| DATASET EXTRACT |

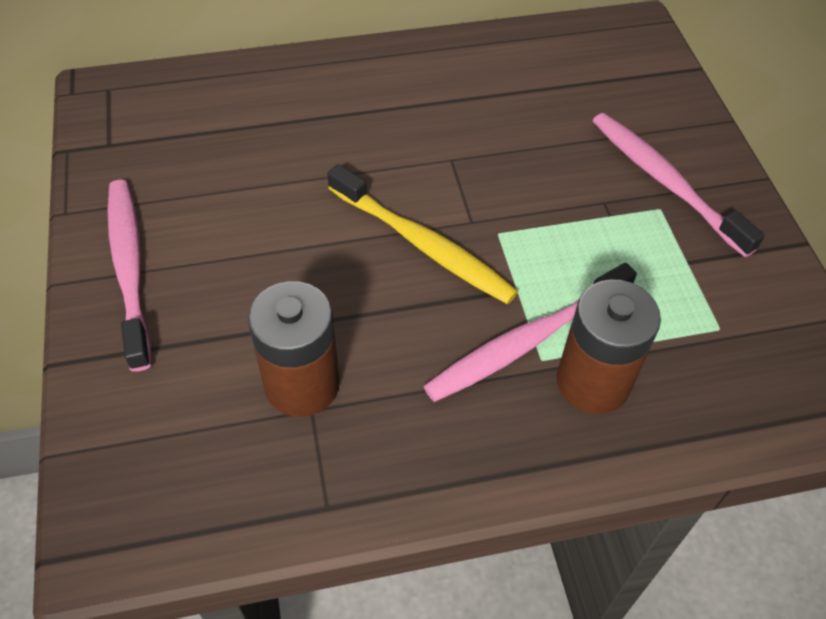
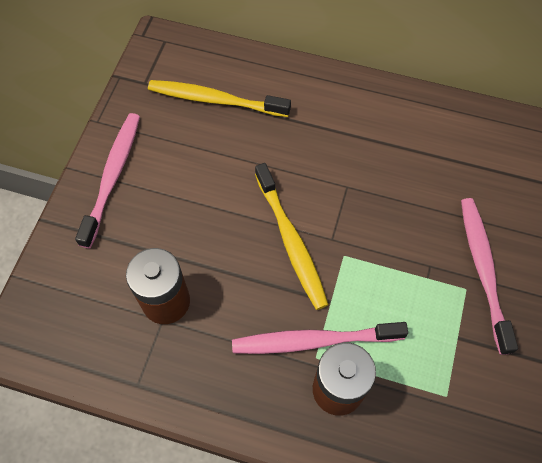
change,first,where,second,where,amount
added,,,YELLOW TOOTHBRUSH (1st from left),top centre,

---

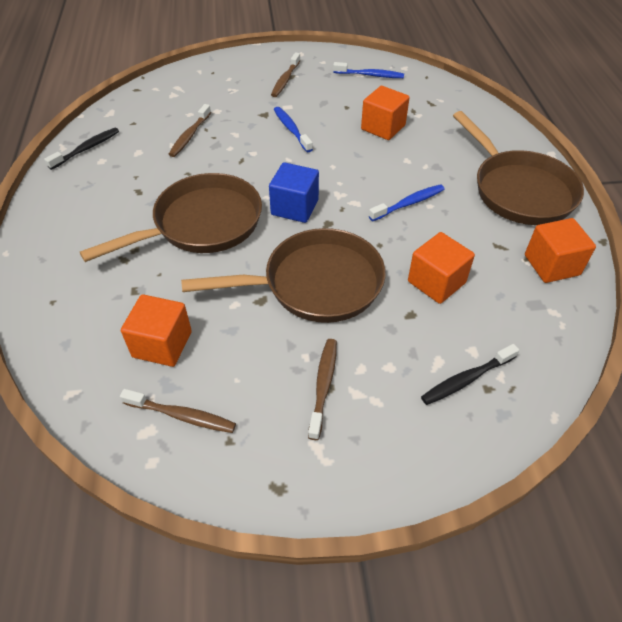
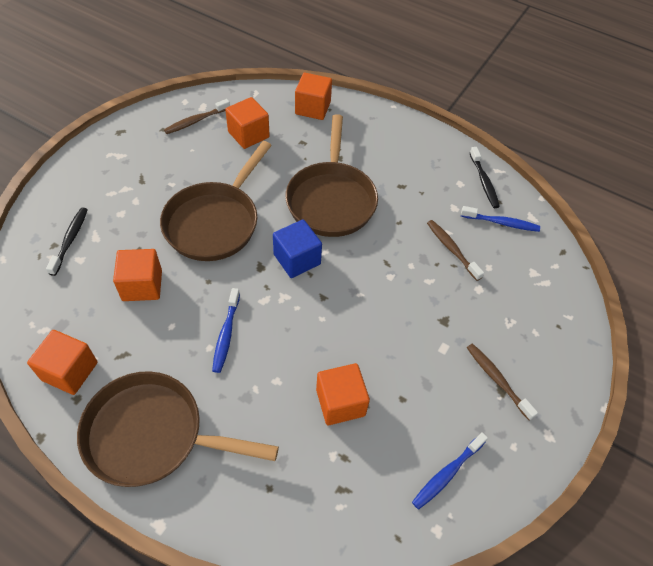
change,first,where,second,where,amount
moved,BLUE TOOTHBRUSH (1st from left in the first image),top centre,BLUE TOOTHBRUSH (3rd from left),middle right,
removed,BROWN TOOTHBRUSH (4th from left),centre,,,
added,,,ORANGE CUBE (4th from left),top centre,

---

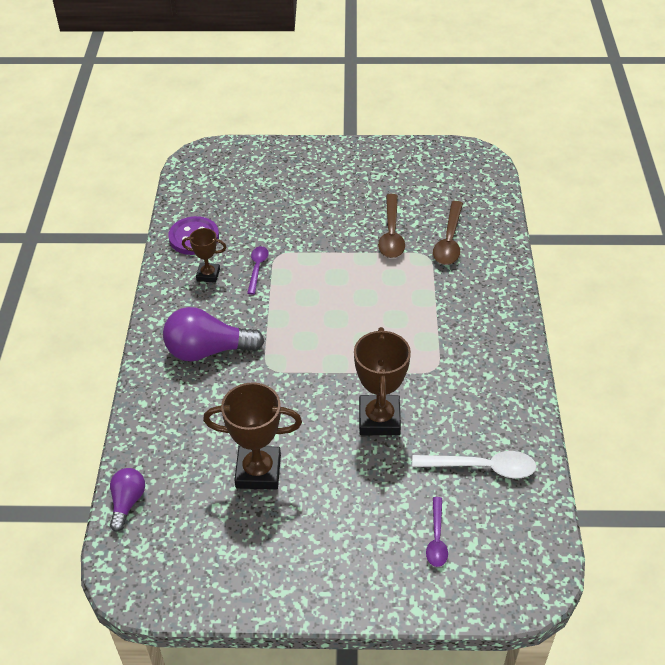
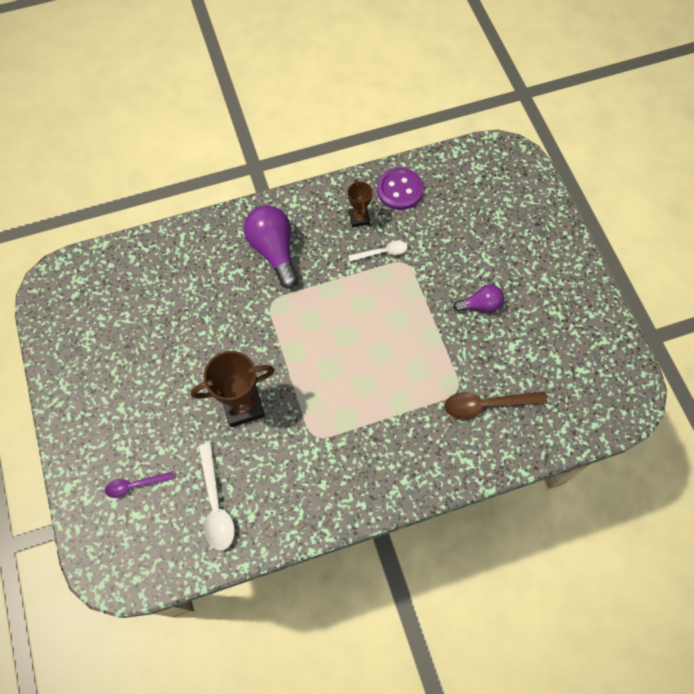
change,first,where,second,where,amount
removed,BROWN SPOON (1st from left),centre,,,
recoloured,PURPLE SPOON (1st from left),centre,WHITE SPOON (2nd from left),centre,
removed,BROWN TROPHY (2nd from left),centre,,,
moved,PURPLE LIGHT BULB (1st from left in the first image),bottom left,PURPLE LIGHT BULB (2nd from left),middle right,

| WHAT IS BEING ASKED |
Set down, unchanged, only those lines above that fall between the line with "removed,BROWN TOOTHBRUSH (4th" and the line with "added,,,ORANGE CUBE (4th", the two end lines included.

| ANSWER SPACE |
removed,BROWN TOOTHBRUSH (4th from left),centre,,,
added,,,ORANGE CUBE (4th from left),top centre,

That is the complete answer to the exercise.